* _WORKING DATA_

>>>

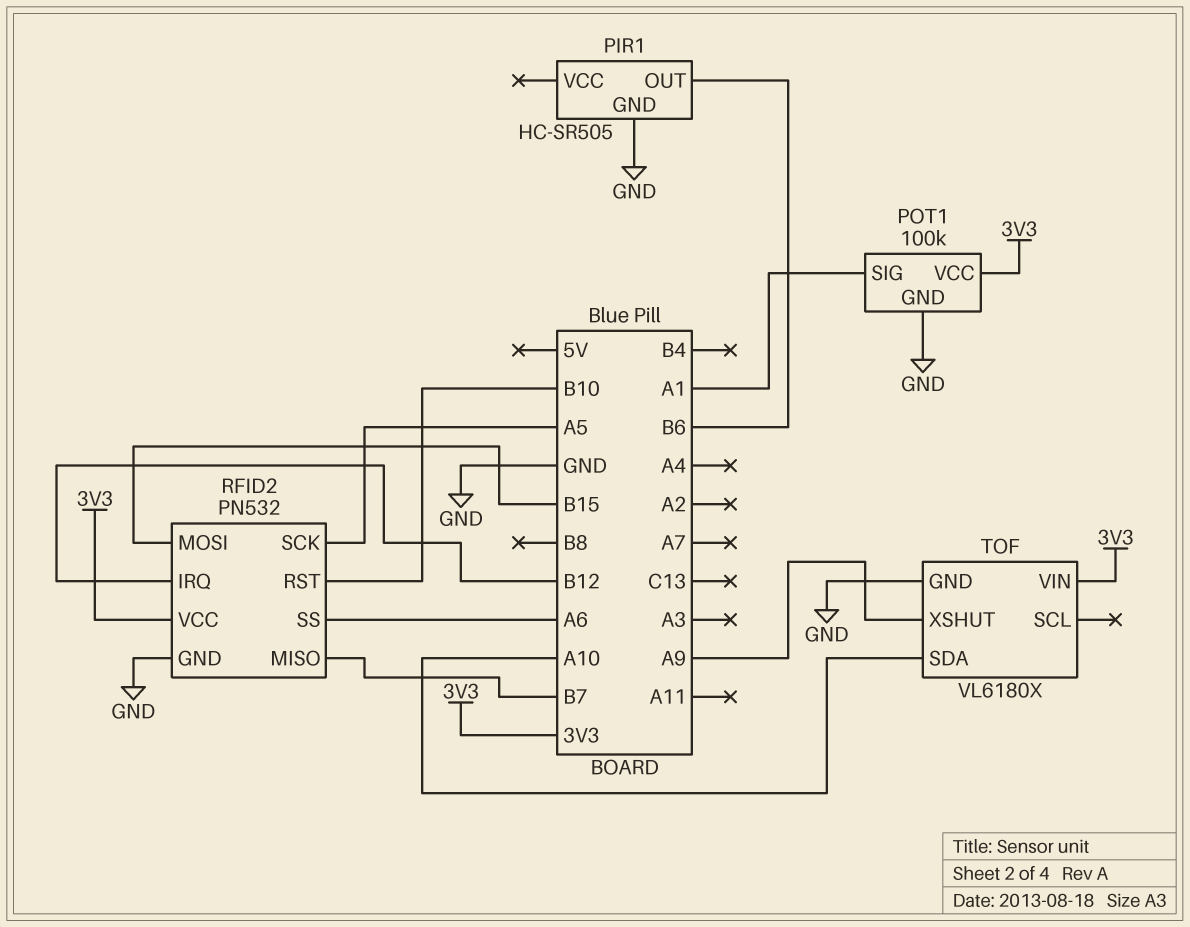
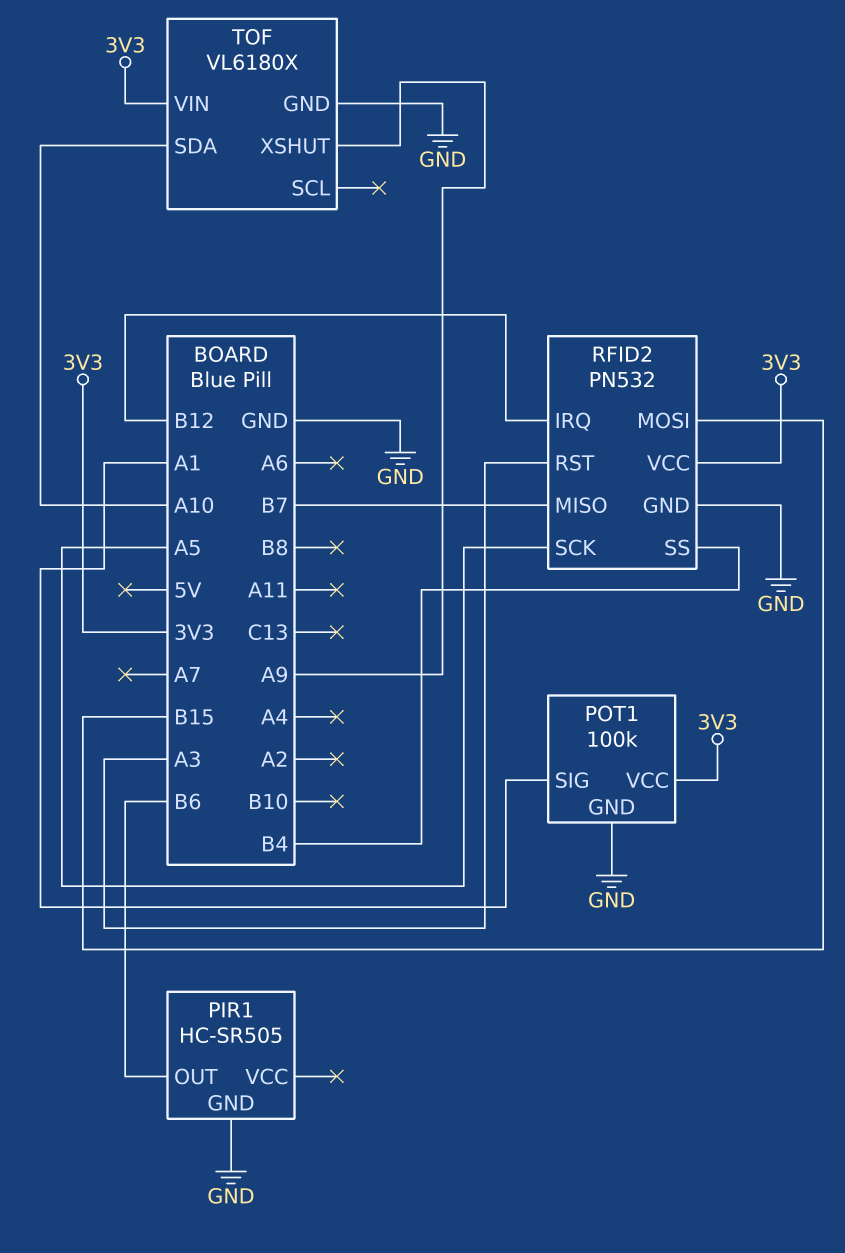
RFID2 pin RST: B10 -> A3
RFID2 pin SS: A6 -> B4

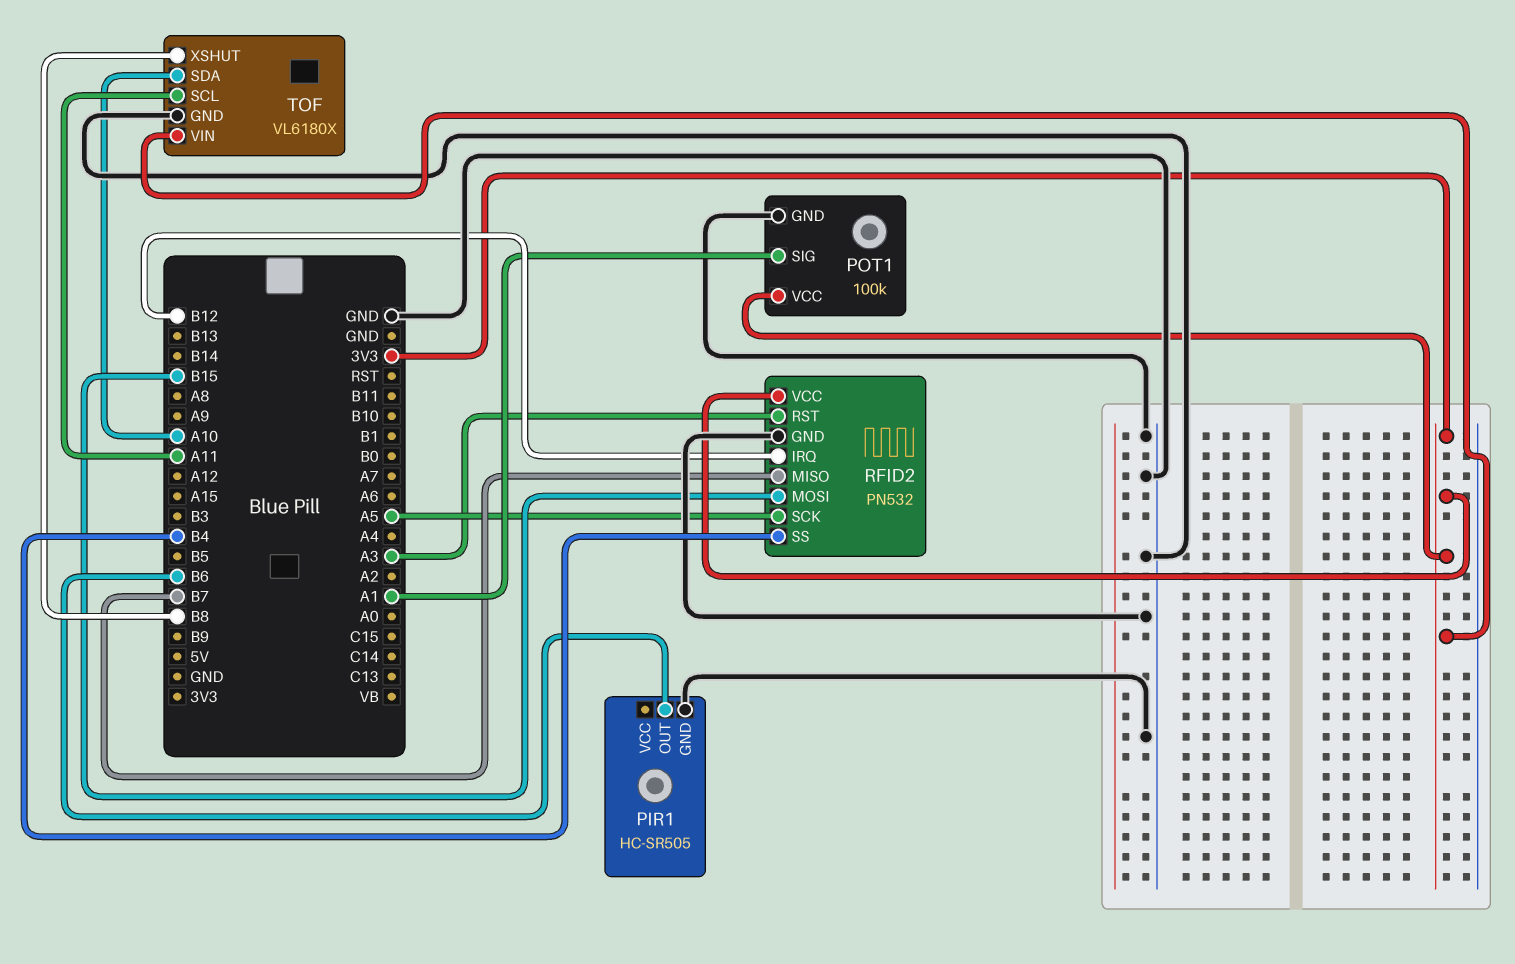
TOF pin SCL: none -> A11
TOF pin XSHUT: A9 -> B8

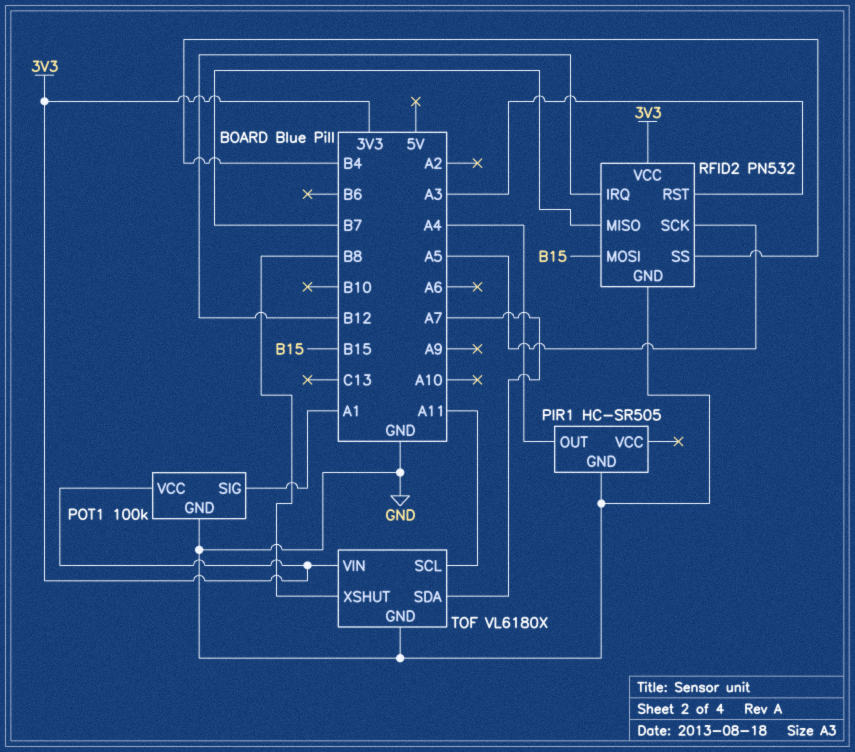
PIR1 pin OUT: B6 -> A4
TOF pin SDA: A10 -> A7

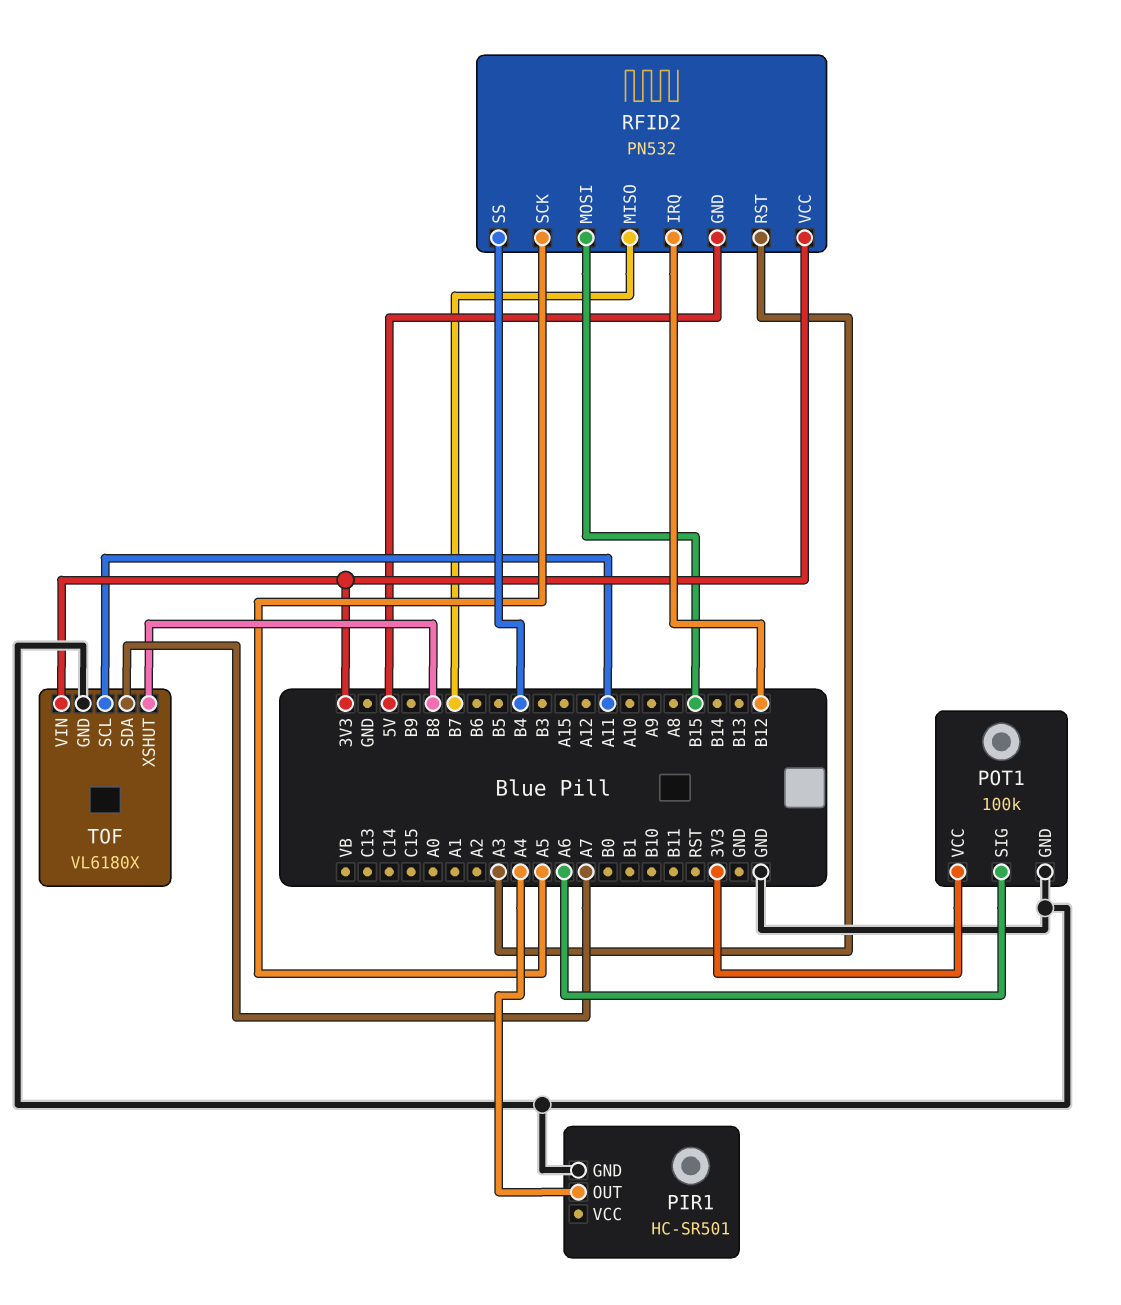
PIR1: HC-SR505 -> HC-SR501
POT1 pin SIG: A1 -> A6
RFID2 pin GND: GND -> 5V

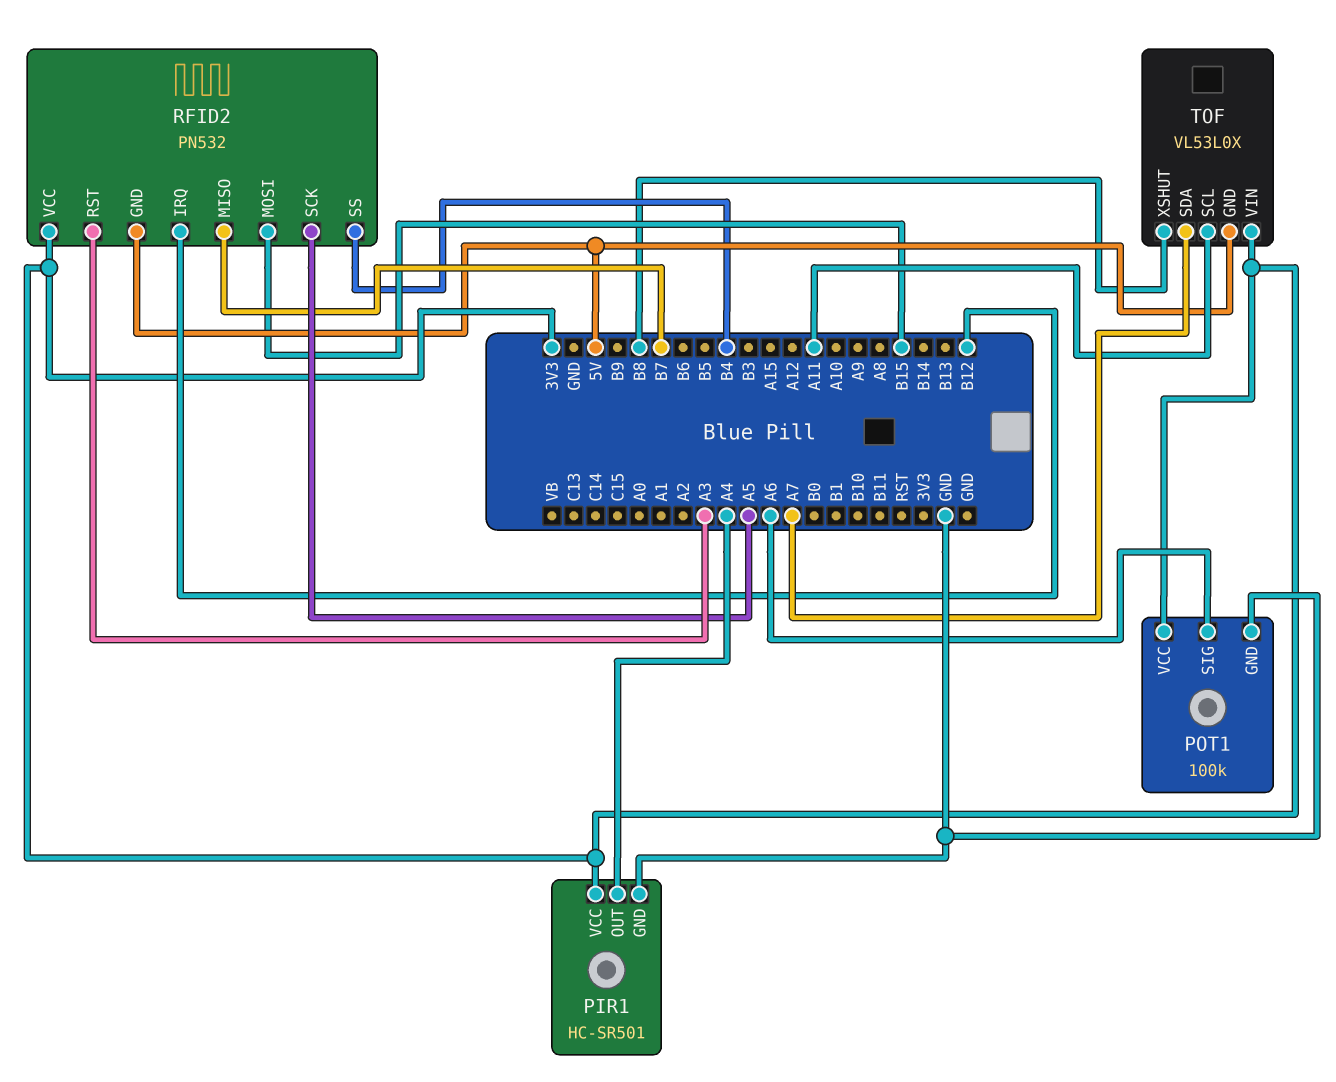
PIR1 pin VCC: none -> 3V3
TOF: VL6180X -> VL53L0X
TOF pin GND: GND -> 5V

<<<
>>>

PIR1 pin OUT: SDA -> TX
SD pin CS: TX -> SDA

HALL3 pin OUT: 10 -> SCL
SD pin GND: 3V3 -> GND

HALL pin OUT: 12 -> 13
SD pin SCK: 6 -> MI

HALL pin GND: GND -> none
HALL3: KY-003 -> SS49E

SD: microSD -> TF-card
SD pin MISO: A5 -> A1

<<<

From the line with "PIR1: HC-SR505 -> HC-SR501" up to and including the line with "TOF pin GND: GND -> 5V" above, retype every line exactly and nothing more; leave out the pictures.

* _RESPONSE TO THIS EXERCISE_
PIR1: HC-SR505 -> HC-SR501
POT1 pin SIG: A1 -> A6
RFID2 pin GND: GND -> 5V

PIR1 pin VCC: none -> 3V3
TOF: VL6180X -> VL53L0X
TOF pin GND: GND -> 5V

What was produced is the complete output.